START DATA LISTING

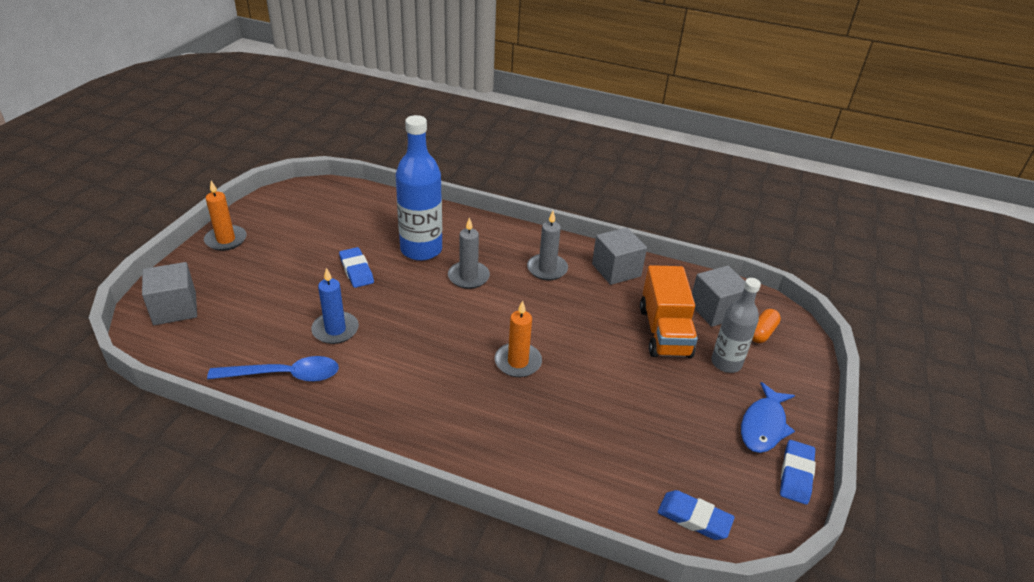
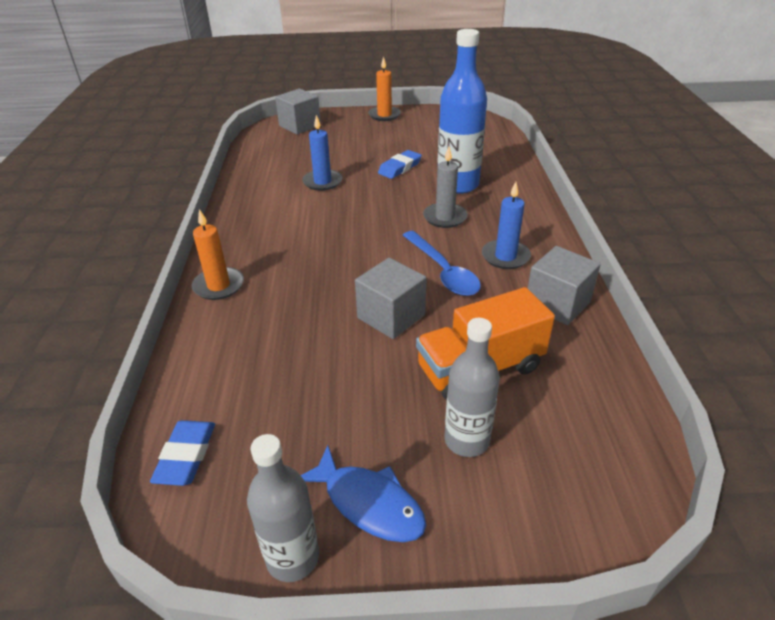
camera: 70 degrees right, 0 degrees up
(284, 375) = (261, 180): blue spoon -> blue spoon (443, 271)
(518, 362) = (348, 276): orange candle -> orange candle (218, 286)
(547, 269) = (505, 256): grey candle -> blue candle
(715, 310) = (568, 409): grey cube -> grey cube (391, 316)
(762, 332) = (566, 472): orange capsule -> none
(763, 425) = (369, 503): blue fish -> blue fish turned 150 degrees counterclockwise
(796, 474) = (292, 557): blue eraser -> grey bottle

END DATA LISTING

Supply the number of lines above that contain the word "candle", and nothing else.

2